(PROVIDED RECORDS begins)

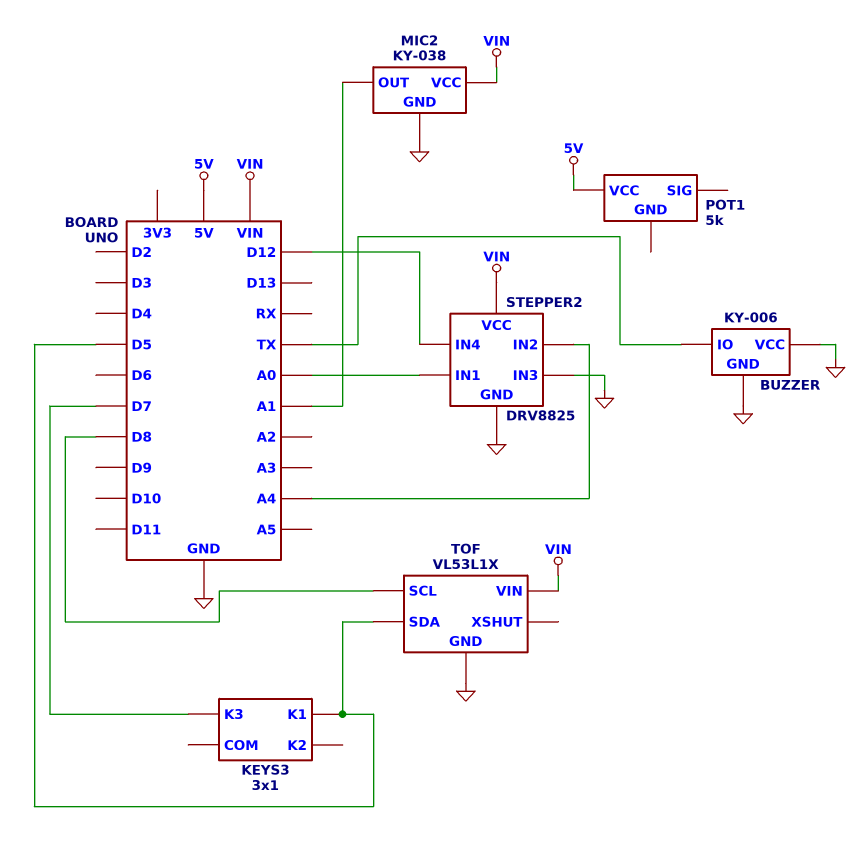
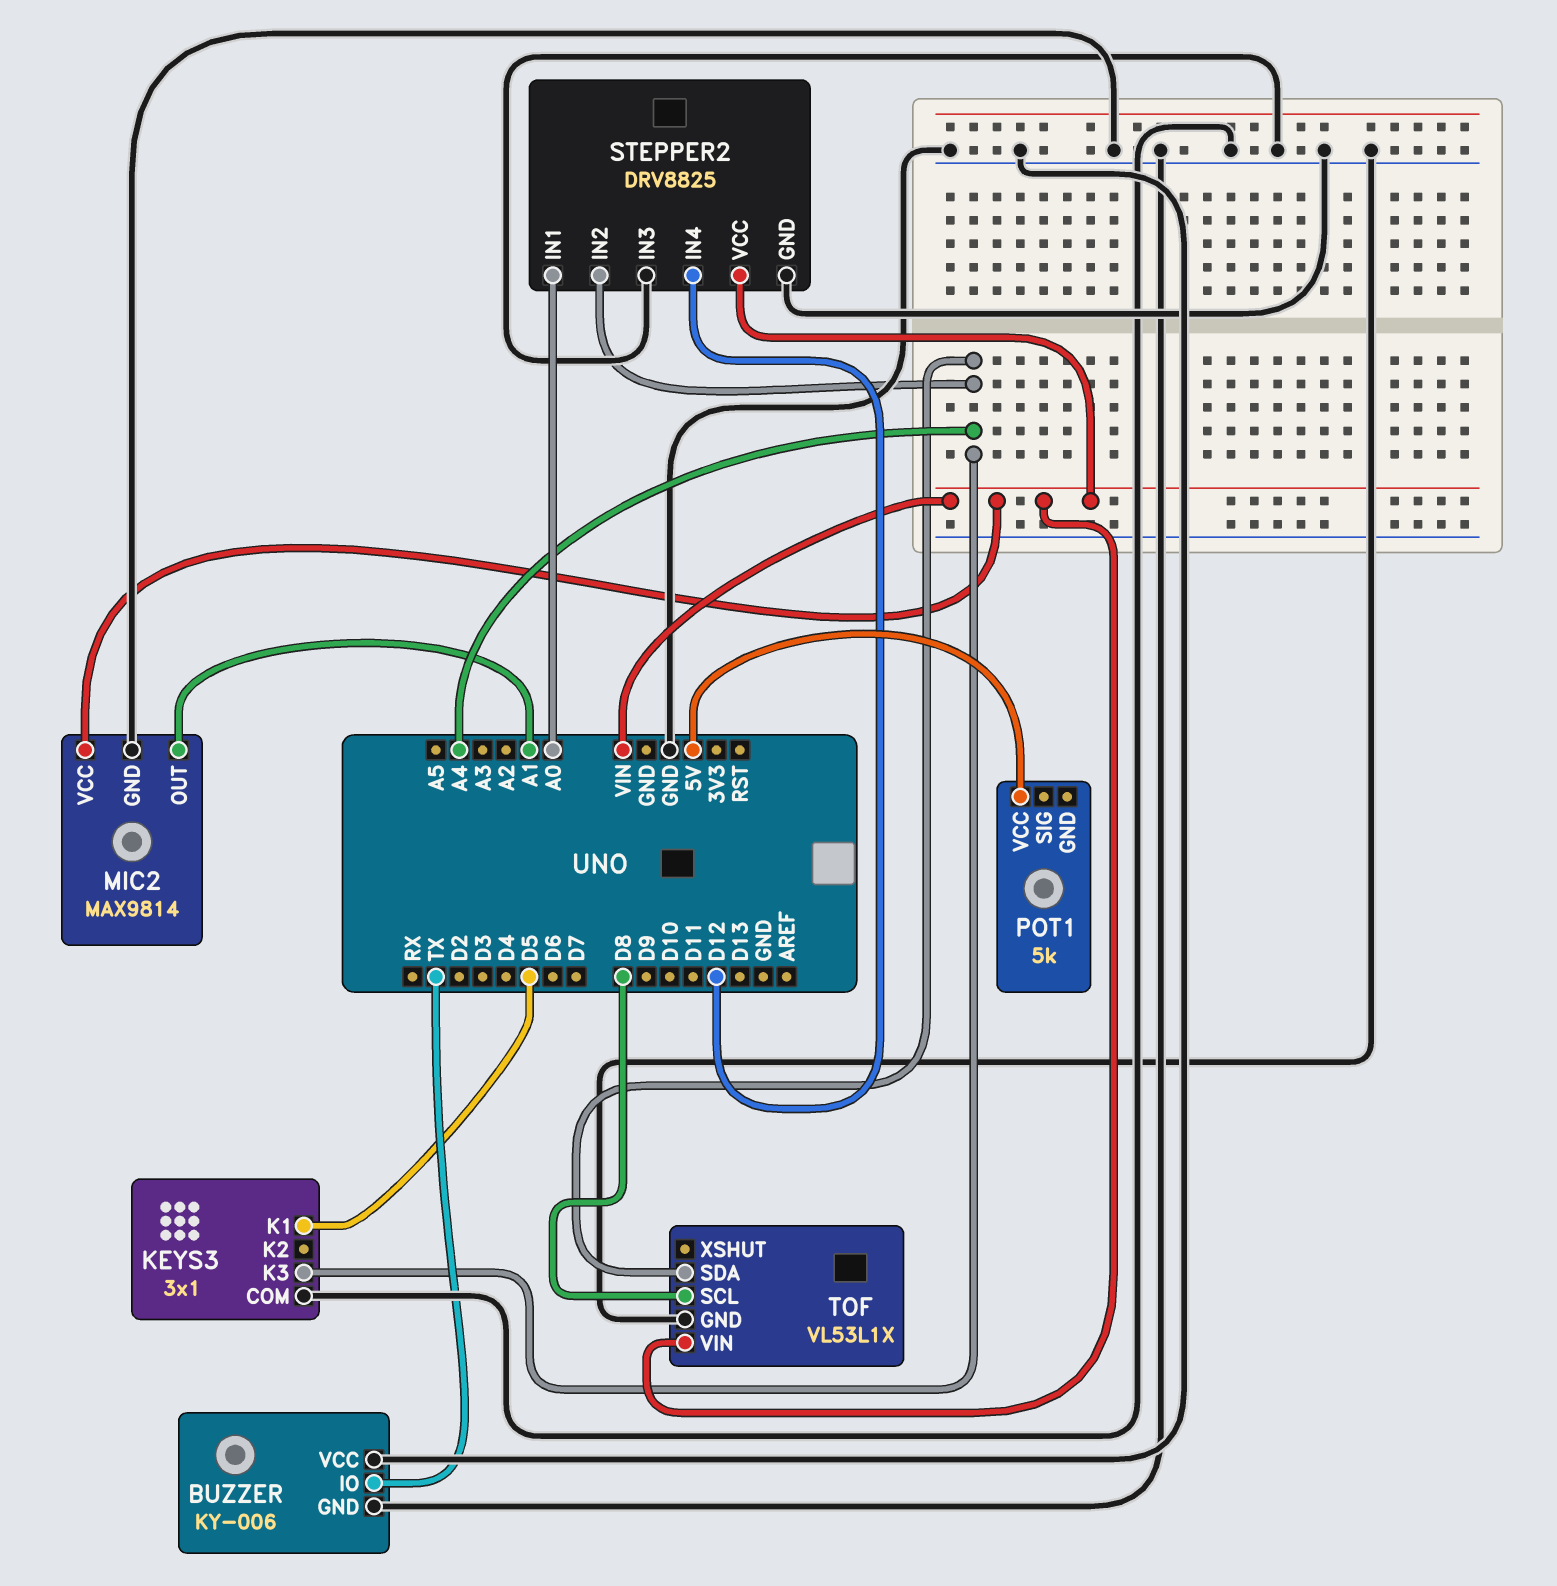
KEYS3 pin COM: none -> GND
KEYS3 pin K3: D7 -> A4
MIC2: KY-038 -> MAX9814
TOF pin SDA: D5 -> A4

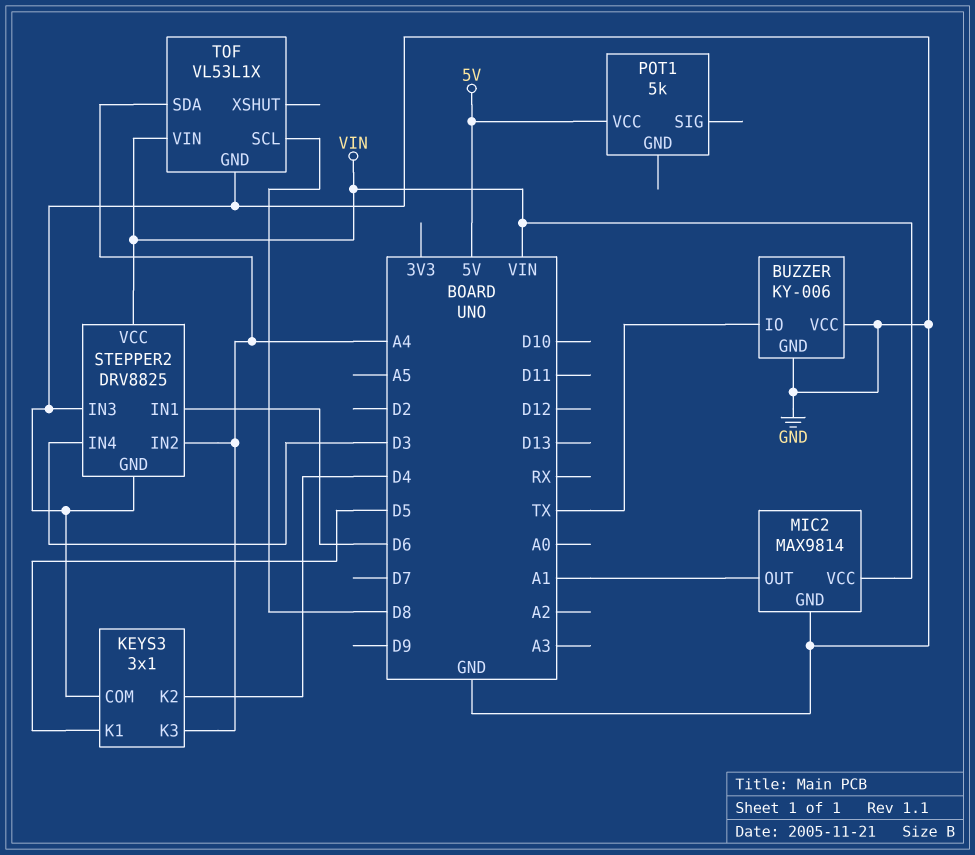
KEYS3 pin K2: none -> D4
STEPPER2 pin IN1: A0 -> D6
STEPPER2 pin IN4: D12 -> D3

(PROVIDED RECORDS ends)

GOAL OF THE EXERCISE -
Copy out every line from the material above where the string "none" turns up.

TASK OUTPUT -
KEYS3 pin COM: none -> GND
KEYS3 pin K2: none -> D4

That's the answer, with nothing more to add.